[Dataset records]

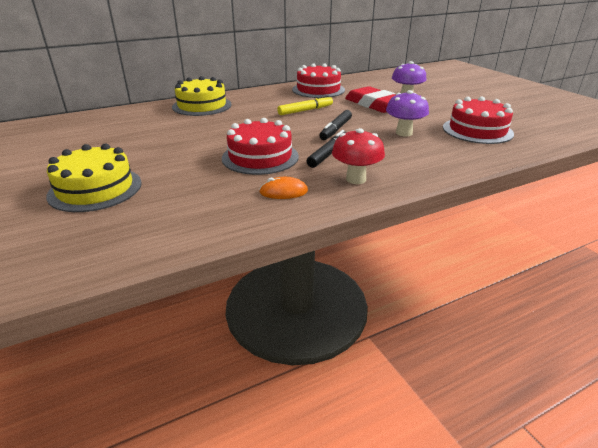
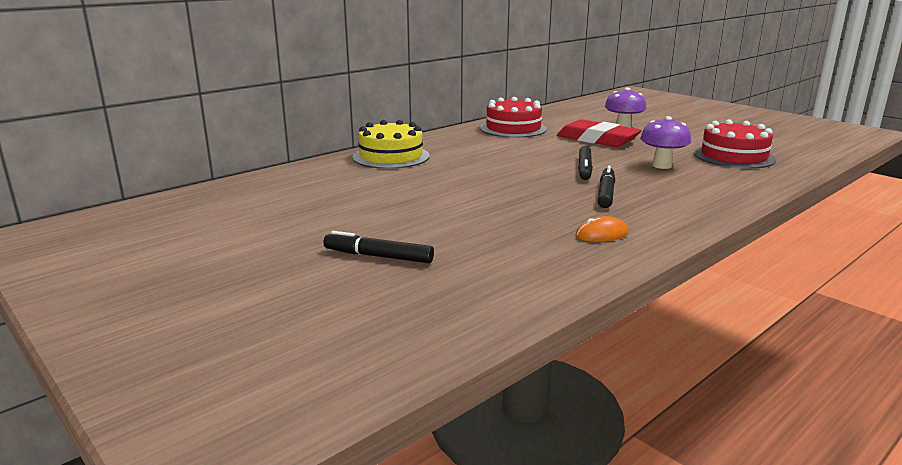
camera: 15 degrees left, 10 degrees down
yellow cake [46,143,142,212] -> black marker [324,231,434,263]
red cake [222,118,299,175] -> none
yellow marker [277,95,333,115] -> none
red mushroom [332,128,385,184] -> none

## What is needed
Lines from the one containing "yellow cake [46,143,142,212]" to the end of the data are to be printed exactly, including the first and last.

## Solution for this problem
yellow cake [46,143,142,212] -> black marker [324,231,434,263]
red cake [222,118,299,175] -> none
yellow marker [277,95,333,115] -> none
red mushroom [332,128,385,184] -> none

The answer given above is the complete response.